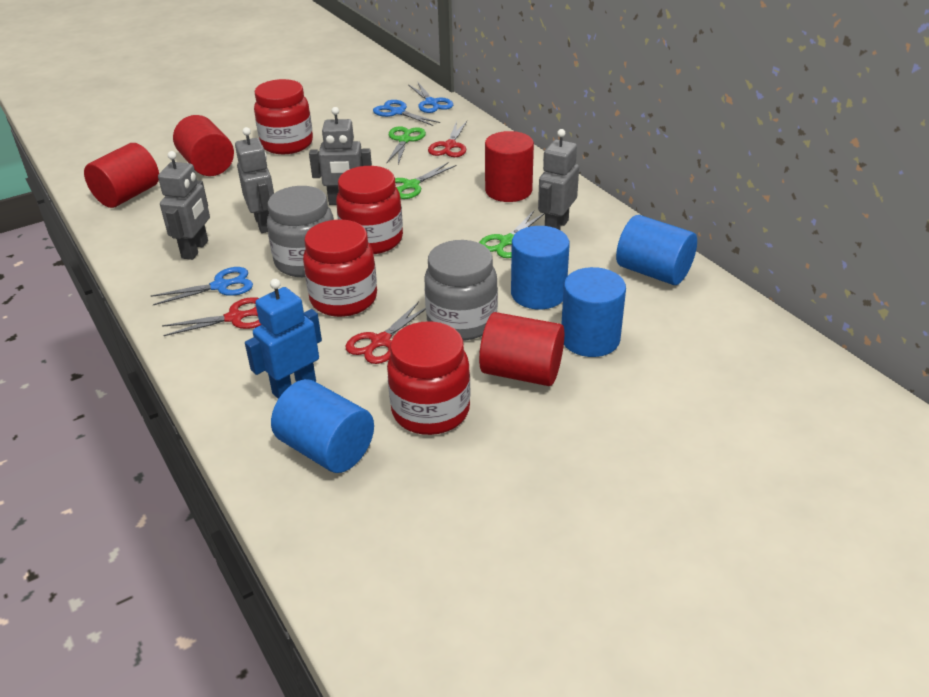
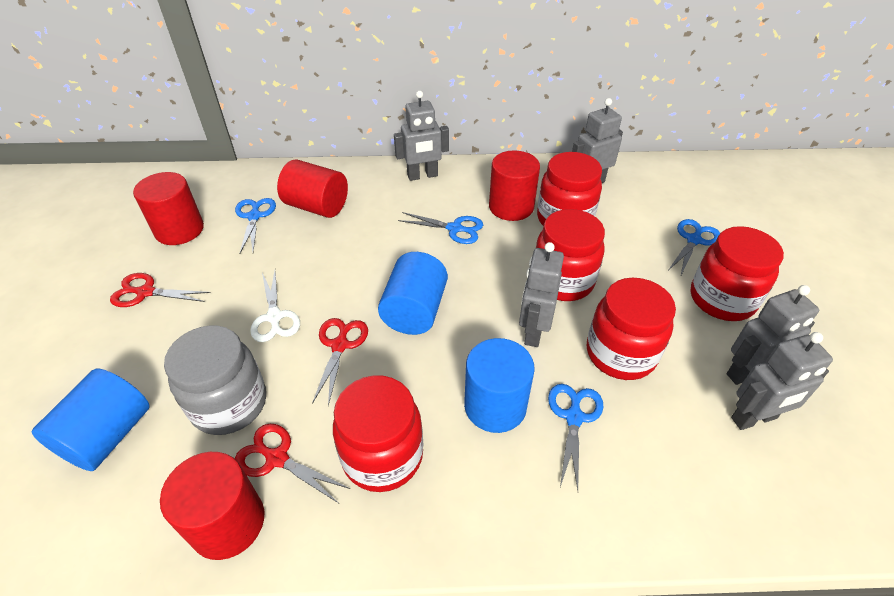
blue cylinder: 4 -> 3
blue robot: 1 -> 0
blue scissors: 3 -> 4
green scissors: 3 -> 0
grey jar: 2 -> 1
grey robot: 4 -> 5
red jar: 4 -> 5
white scissors: 0 -> 1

----------------------------------------

### THE TASK
The answer must consist of every line from the data that contains the word "scissors".

### FINISHED TASK
blue scissors: 3 -> 4
green scissors: 3 -> 0
white scissors: 0 -> 1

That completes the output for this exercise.